### Action item:
Print the lines below exactly, beginning with the one that contains "(591, 198) = (513, 253): green" and stopping after the last line.

Items from a dataset:
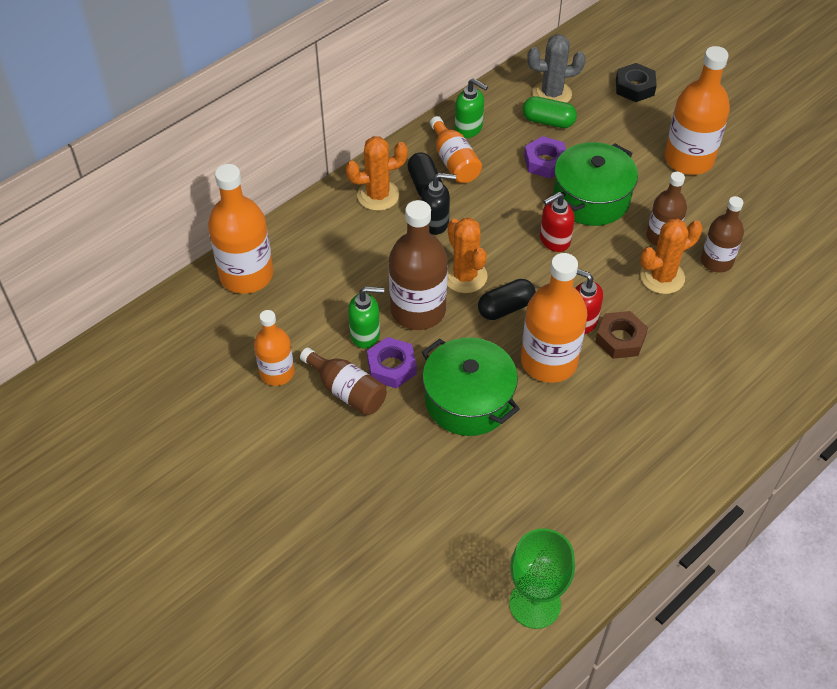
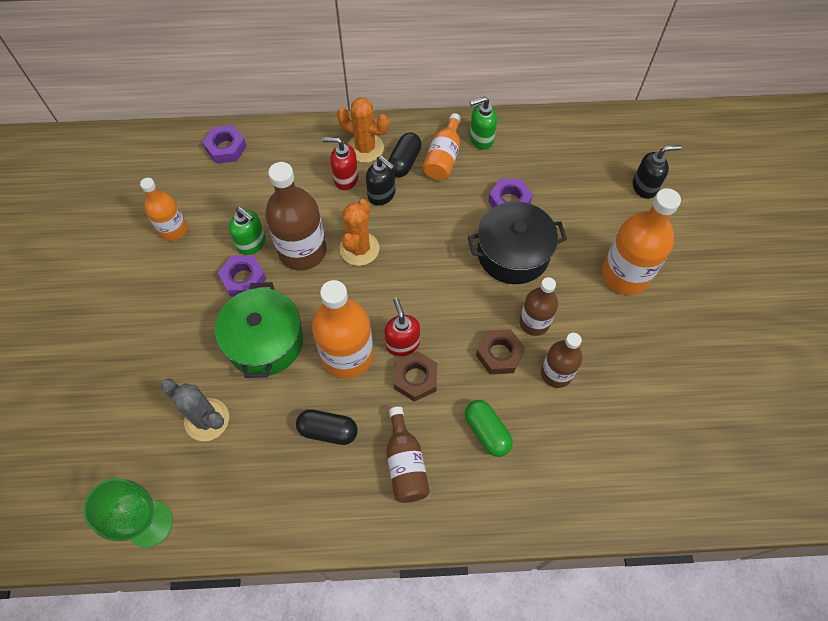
camera: 40 degrees right, 10 degrees up
(246, 275) = (226, 148): orange bottle -> purple nut
(347, 391) = (199, 275): brown bottle -> brown bottle (405, 464)
(469, 128) = (481, 139): green soap dispenser -> green soap dispenser turned 90 degrees clockwise
(505, 308) = (361, 293): black capsule -> black capsule (328, 431)
(548, 121) = (545, 171): green capsule -> green capsule (487, 432)
(552, 94) = (572, 151): grey cactus -> grey cactus (207, 419)
(554, 240) = (450, 267): red soap dispenser -> red soap dispenser (345, 179)
(591, 198) = (513, 253): green pot -> black pot
(634, 87) = (645, 187): black nut -> black soap dispenser
(662, 277) = (499, 354): orange cactus -> brown nut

### Task output:
(591, 198) = (513, 253): green pot -> black pot
(634, 87) = (645, 187): black nut -> black soap dispenser
(662, 277) = (499, 354): orange cactus -> brown nut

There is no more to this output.